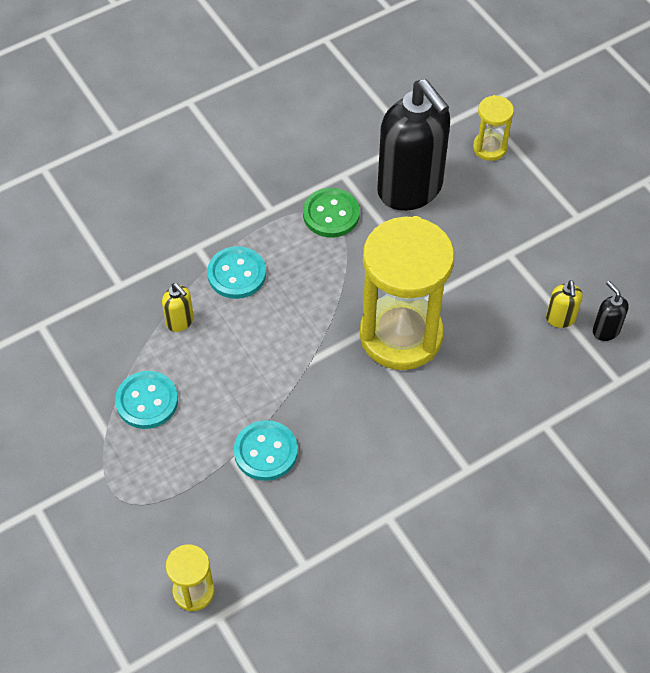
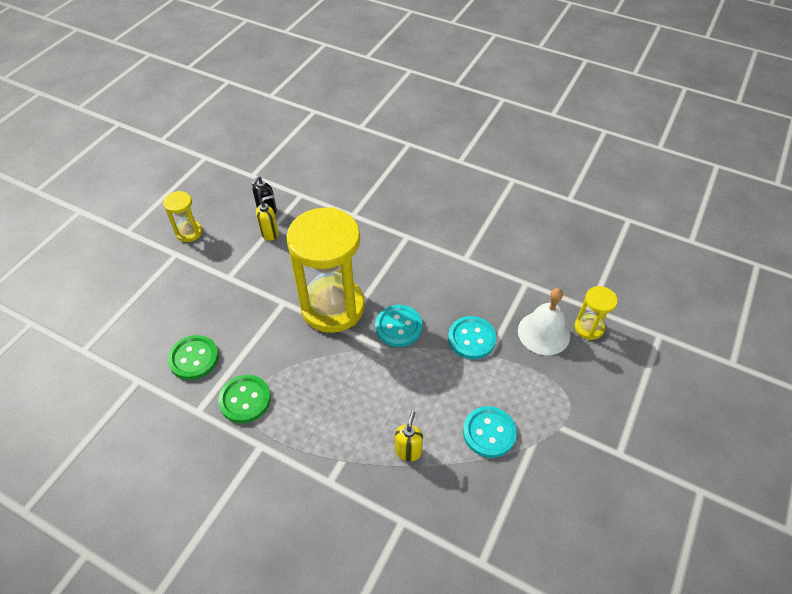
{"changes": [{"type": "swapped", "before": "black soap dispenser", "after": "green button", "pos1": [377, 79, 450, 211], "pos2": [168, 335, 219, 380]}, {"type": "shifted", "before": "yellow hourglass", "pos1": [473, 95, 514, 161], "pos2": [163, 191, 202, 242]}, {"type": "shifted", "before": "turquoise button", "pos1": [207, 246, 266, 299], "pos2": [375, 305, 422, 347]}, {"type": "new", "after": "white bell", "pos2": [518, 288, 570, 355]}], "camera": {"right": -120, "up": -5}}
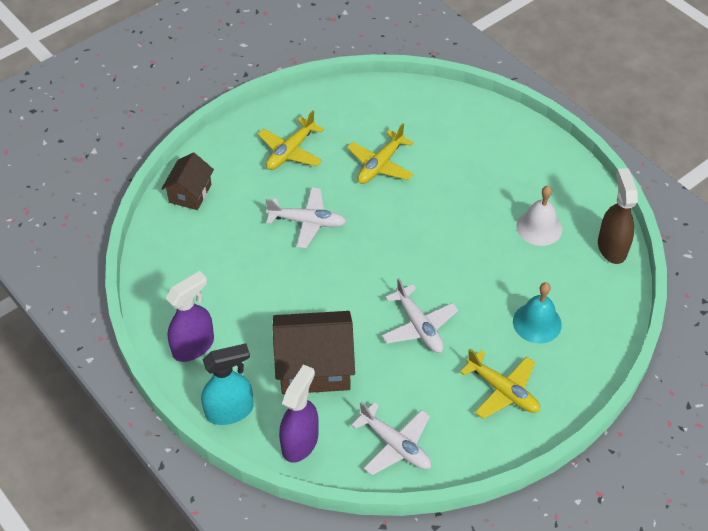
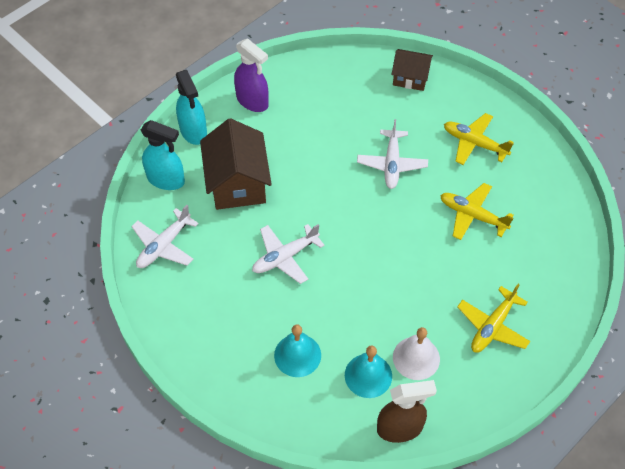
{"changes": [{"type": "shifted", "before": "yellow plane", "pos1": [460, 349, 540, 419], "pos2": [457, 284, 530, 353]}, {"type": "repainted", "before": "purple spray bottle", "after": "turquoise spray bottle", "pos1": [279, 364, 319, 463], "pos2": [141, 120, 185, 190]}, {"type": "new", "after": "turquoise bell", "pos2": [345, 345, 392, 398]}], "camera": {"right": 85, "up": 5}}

────────────────────────────────────────

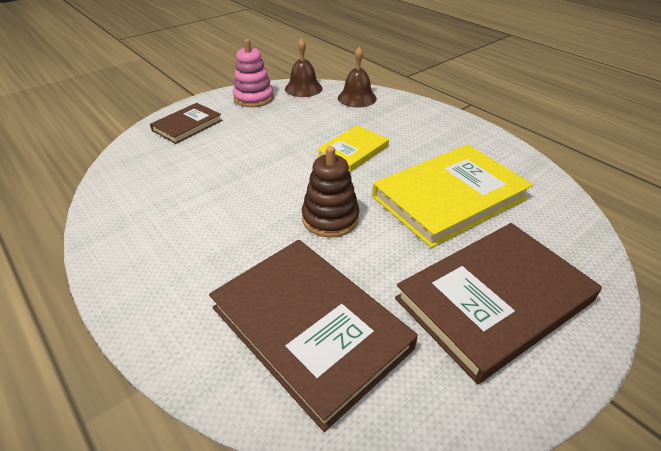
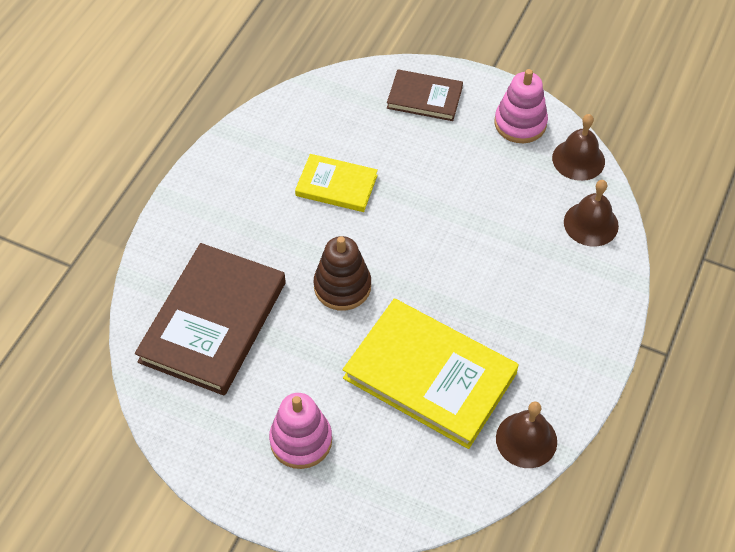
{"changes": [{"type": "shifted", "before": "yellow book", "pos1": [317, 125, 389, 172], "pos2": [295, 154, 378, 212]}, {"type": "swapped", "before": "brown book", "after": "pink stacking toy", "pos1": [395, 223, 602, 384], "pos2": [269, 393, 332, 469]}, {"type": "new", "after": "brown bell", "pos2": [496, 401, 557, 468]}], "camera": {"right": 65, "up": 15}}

────────────────────────────────────────

The answer should be all lines from the entries above that hold the word "turquoise".

{"changes": [{"type": "swapped", "before": "black soap dispenser", "after": "green button", "pos1": [377, 79, 450, 211], "pos2": [168, 335, 219, 380]}, {"type": "shifted", "before": "yellow hourglass", "pos1": [473, 95, 514, 161], "pos2": [163, 191, 202, 242]}, {"type": "shifted", "before": "turquoise button", "pos1": [207, 246, 266, 299], "pos2": [375, 305, 422, 347]}, {"type": "new", "after": "white bell", "pos2": [518, 288, 570, 355]}], "camera": {"right": -120, "up": -5}}
{"changes": [{"type": "shifted", "before": "yellow plane", "pos1": [460, 349, 540, 419], "pos2": [457, 284, 530, 353]}, {"type": "repainted", "before": "purple spray bottle", "after": "turquoise spray bottle", "pos1": [279, 364, 319, 463], "pos2": [141, 120, 185, 190]}, {"type": "new", "after": "turquoise bell", "pos2": [345, 345, 392, 398]}], "camera": {"right": 85, "up": 5}}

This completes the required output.